# [TASK DESCRIPTION]
In the listing below, please print the line that contains "green line: (824, 600) -> (545, 385), moved" and every line that follows it, exactly.

# [SUPPLIED DATA]
========
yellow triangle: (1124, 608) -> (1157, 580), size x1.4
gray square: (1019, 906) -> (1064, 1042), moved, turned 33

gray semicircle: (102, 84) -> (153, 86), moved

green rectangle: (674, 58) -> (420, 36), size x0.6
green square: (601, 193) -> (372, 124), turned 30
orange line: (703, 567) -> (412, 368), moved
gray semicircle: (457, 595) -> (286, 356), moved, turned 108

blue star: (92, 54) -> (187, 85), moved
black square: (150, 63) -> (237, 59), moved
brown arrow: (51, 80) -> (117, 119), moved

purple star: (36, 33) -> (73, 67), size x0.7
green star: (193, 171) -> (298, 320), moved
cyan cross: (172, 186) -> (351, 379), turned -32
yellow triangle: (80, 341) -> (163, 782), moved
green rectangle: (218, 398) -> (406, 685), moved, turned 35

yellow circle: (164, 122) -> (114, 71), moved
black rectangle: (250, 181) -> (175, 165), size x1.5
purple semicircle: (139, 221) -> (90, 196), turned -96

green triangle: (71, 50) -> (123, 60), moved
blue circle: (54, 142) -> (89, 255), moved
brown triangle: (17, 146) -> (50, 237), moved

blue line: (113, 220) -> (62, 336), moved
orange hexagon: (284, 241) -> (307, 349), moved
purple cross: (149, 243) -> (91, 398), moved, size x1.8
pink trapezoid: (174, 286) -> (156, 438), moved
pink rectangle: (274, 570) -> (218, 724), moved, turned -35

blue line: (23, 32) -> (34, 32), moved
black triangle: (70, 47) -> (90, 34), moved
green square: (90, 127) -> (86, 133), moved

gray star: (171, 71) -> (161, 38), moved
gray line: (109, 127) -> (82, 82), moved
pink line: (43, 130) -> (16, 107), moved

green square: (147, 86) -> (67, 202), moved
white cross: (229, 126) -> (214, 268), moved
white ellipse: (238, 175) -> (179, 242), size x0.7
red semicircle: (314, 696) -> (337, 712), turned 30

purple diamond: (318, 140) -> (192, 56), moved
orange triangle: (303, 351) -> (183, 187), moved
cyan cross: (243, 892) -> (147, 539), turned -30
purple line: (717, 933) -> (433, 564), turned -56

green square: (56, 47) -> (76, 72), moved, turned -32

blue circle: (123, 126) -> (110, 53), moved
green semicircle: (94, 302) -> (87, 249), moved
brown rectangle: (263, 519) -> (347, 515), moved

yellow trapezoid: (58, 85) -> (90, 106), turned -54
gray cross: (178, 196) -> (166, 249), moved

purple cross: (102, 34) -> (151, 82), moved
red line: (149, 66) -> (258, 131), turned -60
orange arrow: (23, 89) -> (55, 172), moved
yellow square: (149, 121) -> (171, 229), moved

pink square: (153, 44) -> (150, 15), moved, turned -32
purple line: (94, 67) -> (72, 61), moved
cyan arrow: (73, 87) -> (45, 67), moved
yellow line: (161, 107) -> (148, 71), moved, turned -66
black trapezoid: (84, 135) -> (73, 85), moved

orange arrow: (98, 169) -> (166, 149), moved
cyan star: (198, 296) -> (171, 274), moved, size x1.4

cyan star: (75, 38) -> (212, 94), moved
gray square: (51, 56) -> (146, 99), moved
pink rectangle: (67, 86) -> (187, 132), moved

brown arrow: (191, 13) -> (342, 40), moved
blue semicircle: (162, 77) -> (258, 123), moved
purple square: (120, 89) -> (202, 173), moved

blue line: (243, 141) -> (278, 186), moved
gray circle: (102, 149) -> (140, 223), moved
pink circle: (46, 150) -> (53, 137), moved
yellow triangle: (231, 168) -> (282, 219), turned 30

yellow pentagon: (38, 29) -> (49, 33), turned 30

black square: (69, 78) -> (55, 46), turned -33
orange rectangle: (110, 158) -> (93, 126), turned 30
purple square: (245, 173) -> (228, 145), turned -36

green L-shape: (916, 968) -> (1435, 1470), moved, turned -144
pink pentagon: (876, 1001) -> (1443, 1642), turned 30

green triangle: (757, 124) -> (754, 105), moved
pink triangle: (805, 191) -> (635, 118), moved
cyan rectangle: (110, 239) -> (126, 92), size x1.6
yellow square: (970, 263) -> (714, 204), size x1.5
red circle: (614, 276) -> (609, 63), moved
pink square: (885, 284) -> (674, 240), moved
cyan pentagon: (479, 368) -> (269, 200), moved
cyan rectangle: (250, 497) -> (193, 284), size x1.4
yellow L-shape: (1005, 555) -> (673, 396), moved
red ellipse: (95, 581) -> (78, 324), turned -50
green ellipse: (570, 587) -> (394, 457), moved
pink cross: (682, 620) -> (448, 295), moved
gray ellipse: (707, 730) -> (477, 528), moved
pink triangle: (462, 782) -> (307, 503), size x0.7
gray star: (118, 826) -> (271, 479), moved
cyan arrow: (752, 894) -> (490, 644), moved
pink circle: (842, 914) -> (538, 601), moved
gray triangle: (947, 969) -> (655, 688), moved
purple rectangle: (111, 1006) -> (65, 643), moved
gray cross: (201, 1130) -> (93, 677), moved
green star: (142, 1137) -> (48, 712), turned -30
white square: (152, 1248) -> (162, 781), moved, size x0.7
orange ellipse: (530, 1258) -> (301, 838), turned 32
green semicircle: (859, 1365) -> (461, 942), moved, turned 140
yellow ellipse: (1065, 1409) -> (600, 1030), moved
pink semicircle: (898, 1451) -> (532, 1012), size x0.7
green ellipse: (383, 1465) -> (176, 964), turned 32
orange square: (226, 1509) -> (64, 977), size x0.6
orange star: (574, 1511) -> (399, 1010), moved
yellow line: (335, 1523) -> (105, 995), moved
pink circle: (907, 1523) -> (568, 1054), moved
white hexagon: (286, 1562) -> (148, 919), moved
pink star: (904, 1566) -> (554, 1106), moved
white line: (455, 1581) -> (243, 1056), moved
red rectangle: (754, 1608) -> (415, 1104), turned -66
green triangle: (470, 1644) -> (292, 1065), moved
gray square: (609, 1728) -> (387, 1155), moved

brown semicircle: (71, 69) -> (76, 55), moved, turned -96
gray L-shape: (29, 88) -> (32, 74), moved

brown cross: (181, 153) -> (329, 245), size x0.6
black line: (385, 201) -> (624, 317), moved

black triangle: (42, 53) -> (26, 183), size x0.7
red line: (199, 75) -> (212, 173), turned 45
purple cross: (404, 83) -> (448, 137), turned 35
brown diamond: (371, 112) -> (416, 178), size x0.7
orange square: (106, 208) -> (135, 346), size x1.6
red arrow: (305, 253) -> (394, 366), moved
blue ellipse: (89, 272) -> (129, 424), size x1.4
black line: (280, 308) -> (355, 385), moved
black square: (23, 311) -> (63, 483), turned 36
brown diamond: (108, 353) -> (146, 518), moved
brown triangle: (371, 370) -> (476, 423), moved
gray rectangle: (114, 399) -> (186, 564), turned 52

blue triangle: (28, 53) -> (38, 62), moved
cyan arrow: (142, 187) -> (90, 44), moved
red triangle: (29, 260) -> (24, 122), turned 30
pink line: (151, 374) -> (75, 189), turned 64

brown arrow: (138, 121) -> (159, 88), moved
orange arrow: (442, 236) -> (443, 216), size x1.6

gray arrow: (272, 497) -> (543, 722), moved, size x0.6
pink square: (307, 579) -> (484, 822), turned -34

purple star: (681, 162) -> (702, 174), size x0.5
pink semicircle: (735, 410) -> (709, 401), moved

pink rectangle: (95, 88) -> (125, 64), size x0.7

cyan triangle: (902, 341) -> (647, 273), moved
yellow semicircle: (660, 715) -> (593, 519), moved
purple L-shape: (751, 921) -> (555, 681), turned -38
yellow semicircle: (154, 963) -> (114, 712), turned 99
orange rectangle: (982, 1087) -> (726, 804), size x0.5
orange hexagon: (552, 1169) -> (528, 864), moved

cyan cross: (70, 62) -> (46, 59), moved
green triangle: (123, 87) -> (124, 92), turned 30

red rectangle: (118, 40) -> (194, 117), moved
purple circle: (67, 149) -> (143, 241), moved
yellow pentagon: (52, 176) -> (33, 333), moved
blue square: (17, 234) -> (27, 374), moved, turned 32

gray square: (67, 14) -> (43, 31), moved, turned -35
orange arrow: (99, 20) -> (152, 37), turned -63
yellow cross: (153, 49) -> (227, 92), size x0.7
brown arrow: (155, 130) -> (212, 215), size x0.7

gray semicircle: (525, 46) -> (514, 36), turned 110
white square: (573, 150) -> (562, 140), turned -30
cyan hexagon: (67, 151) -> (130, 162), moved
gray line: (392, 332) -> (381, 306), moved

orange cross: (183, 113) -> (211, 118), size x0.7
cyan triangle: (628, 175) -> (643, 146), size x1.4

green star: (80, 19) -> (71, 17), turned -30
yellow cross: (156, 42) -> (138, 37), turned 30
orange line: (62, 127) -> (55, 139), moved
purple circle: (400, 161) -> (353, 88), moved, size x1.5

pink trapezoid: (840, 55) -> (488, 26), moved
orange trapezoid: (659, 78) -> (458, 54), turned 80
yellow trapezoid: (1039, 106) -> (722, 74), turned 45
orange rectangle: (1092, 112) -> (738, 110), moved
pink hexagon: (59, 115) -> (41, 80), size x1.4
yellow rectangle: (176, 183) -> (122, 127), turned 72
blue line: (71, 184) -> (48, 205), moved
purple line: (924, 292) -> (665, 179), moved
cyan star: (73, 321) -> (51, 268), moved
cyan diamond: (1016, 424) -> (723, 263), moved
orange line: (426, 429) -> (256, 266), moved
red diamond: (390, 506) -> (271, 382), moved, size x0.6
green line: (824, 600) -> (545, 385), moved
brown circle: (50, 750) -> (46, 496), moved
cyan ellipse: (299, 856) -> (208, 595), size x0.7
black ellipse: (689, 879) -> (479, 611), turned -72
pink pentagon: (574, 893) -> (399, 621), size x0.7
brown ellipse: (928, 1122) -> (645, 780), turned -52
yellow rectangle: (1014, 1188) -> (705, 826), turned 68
========
# [REPLY]
green line: (824, 600) -> (545, 385), moved
brown circle: (50, 750) -> (46, 496), moved
cyan ellipse: (299, 856) -> (208, 595), size x0.7
black ellipse: (689, 879) -> (479, 611), turned -72
pink pentagon: (574, 893) -> (399, 621), size x0.7
brown ellipse: (928, 1122) -> (645, 780), turned -52
yellow rectangle: (1014, 1188) -> (705, 826), turned 68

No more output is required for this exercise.